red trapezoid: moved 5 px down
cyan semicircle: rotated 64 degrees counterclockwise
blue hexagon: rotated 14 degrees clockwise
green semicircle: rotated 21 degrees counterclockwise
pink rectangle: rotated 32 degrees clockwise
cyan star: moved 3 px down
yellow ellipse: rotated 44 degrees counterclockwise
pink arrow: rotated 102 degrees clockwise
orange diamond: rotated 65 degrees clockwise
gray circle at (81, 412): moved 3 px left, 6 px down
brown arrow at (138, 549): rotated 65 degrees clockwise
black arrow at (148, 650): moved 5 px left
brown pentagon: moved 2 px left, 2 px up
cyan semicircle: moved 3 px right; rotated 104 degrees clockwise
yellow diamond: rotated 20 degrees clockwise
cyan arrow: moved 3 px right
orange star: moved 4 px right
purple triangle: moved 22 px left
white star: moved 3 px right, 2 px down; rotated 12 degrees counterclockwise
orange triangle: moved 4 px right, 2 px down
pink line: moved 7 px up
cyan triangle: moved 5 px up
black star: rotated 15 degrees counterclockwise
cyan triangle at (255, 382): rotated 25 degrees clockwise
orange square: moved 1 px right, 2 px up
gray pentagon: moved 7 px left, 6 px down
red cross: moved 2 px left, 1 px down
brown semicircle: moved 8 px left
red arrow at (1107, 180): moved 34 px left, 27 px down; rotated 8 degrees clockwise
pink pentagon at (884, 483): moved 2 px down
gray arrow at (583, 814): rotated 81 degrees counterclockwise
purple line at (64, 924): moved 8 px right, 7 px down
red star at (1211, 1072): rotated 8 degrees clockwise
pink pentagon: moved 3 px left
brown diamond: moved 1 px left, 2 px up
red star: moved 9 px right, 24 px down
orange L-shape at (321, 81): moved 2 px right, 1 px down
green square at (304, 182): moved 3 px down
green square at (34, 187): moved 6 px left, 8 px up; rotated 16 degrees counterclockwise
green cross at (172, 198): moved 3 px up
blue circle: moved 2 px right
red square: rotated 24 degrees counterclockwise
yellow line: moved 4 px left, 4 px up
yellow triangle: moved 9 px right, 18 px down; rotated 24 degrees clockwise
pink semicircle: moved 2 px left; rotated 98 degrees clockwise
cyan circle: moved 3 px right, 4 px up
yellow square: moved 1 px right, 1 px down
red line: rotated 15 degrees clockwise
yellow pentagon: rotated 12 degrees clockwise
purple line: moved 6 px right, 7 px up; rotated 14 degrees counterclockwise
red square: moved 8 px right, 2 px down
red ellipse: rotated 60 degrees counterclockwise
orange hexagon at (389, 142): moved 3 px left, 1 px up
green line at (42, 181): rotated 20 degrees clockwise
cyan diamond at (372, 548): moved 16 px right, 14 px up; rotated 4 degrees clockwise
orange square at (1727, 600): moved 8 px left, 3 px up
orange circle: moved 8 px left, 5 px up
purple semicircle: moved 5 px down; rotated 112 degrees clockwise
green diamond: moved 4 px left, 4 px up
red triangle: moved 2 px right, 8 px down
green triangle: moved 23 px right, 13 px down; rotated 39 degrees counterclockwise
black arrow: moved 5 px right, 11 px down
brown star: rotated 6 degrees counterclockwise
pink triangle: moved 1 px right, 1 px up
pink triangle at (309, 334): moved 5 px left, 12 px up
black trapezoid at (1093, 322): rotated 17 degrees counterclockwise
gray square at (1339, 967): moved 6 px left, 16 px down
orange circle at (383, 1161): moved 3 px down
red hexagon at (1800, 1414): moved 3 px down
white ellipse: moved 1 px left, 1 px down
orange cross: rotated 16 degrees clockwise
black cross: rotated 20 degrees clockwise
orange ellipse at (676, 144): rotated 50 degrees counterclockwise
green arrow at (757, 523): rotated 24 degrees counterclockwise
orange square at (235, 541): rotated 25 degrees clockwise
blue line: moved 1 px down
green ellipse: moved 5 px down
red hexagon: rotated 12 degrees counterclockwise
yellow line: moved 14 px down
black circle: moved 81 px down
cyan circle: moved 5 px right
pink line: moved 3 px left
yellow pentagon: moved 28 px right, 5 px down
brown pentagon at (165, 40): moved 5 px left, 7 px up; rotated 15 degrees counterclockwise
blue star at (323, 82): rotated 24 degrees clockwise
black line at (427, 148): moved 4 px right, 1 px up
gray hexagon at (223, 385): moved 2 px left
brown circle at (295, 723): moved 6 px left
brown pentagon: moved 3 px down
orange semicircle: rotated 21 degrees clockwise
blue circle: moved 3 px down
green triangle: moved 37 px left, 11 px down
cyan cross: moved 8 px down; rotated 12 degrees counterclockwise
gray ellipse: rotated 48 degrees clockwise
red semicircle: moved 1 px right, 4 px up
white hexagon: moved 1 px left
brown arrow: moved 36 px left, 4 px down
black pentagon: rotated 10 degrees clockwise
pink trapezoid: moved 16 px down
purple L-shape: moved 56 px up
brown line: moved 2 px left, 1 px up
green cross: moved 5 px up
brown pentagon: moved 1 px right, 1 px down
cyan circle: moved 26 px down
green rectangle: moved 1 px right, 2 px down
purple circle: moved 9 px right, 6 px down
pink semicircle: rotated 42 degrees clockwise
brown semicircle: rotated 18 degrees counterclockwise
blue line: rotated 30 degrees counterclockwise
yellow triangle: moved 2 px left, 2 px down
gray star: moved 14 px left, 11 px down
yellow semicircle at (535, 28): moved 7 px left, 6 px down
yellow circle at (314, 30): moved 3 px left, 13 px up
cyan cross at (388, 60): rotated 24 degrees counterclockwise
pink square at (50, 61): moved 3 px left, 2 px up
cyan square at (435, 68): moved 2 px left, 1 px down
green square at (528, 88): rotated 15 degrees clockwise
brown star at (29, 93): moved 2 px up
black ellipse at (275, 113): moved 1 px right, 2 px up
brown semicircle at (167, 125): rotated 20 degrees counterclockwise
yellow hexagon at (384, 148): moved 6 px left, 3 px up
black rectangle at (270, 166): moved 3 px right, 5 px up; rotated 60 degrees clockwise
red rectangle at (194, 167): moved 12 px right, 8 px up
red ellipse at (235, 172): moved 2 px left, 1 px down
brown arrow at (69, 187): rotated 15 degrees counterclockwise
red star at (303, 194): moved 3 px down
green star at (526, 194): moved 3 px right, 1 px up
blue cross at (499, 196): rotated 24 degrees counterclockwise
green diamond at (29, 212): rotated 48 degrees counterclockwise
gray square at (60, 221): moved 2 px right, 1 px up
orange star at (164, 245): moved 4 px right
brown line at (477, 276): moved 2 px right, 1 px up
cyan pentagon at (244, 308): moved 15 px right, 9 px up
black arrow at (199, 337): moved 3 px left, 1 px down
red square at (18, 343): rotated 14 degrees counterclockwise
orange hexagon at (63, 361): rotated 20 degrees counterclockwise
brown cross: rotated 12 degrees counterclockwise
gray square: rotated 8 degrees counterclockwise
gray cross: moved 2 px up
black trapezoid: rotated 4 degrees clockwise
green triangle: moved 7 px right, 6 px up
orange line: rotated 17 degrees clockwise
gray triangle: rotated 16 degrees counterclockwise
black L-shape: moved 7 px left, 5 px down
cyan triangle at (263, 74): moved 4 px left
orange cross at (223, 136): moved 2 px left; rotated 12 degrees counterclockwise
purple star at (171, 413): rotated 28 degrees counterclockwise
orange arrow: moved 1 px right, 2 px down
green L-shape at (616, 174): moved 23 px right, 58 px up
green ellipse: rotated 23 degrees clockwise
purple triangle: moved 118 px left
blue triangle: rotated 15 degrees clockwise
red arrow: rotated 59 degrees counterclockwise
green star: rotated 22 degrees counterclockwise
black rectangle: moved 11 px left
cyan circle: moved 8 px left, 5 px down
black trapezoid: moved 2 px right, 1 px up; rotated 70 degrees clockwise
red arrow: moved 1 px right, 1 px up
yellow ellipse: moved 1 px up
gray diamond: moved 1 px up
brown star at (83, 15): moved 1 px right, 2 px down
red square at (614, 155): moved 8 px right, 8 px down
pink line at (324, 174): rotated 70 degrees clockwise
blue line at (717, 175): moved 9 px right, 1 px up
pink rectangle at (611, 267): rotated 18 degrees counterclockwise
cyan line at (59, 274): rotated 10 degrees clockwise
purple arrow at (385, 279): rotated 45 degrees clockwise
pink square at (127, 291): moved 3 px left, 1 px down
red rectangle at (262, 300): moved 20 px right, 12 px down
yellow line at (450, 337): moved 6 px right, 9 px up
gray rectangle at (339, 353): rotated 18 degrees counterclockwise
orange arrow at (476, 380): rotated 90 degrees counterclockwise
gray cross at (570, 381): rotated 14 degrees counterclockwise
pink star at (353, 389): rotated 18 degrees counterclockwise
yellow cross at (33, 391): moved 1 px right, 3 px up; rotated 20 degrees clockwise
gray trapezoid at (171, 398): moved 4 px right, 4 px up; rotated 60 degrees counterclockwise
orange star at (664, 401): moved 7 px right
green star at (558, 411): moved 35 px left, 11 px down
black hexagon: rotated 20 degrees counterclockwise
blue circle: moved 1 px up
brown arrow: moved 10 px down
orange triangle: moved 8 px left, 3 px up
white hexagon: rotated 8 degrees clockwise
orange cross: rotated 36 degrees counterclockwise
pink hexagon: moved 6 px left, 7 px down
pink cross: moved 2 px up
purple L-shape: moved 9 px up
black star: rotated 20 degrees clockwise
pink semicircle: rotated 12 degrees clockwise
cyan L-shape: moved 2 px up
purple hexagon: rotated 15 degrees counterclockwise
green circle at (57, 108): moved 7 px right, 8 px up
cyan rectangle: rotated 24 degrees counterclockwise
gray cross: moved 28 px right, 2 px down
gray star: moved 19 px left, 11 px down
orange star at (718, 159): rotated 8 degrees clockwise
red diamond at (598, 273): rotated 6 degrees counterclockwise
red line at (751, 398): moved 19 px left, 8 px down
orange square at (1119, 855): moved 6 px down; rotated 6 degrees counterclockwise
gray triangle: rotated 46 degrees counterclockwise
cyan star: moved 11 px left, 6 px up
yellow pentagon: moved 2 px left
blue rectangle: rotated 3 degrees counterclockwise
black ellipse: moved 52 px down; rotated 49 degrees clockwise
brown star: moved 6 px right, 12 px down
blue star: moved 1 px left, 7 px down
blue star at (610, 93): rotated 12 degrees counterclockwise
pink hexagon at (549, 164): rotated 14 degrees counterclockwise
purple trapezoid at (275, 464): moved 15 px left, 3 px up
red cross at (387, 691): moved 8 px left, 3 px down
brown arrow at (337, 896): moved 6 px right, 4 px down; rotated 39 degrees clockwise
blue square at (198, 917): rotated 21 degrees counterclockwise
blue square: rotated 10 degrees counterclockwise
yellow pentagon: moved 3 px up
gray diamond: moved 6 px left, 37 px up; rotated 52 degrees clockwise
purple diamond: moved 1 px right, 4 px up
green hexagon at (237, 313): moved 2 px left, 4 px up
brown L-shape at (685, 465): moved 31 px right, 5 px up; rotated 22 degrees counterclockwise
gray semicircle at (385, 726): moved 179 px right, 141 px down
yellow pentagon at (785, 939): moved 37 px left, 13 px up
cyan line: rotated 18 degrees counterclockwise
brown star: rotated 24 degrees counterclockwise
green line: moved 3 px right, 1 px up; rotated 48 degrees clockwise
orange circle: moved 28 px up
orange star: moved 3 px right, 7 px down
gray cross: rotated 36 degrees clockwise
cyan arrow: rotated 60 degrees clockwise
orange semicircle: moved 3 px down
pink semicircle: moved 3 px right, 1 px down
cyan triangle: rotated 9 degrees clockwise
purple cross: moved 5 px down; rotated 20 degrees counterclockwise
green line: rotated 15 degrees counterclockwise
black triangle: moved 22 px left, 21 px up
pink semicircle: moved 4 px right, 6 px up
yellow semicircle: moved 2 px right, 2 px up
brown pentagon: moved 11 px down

▶ Work order:
Each line with "shape" in it must be identified and copied from the material.

▶ Answer to the exercise:
orange L-shape at (321, 81): moved 2 px right, 1 px down
purple L-shape: moved 56 px up
black L-shape: moved 7 px left, 5 px down
green L-shape at (616, 174): moved 23 px right, 58 px up
purple L-shape: moved 9 px up
cyan L-shape: moved 2 px up
brown L-shape at (685, 465): moved 31 px right, 5 px up; rotated 22 degrees counterclockwise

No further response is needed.